• Input records
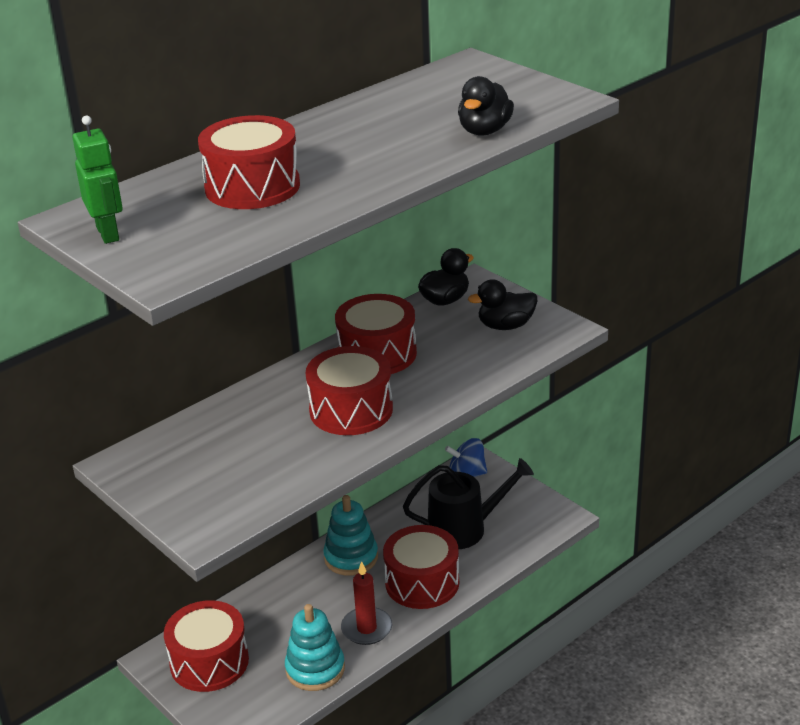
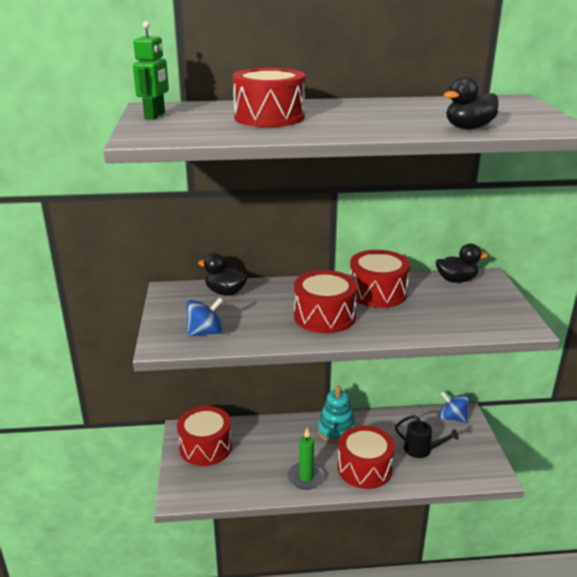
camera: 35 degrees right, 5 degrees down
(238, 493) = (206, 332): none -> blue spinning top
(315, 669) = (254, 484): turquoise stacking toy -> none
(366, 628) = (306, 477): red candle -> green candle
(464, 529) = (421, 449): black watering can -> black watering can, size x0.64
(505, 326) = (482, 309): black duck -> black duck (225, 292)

• The problem
Copy the material above in full and exactly, skipping pictures.

• Task solution
camera: 35 degrees right, 5 degrees down
(238, 493) = (206, 332): none -> blue spinning top
(315, 669) = (254, 484): turquoise stacking toy -> none
(366, 628) = (306, 477): red candle -> green candle
(464, 529) = (421, 449): black watering can -> black watering can, size x0.64
(505, 326) = (482, 309): black duck -> black duck (225, 292)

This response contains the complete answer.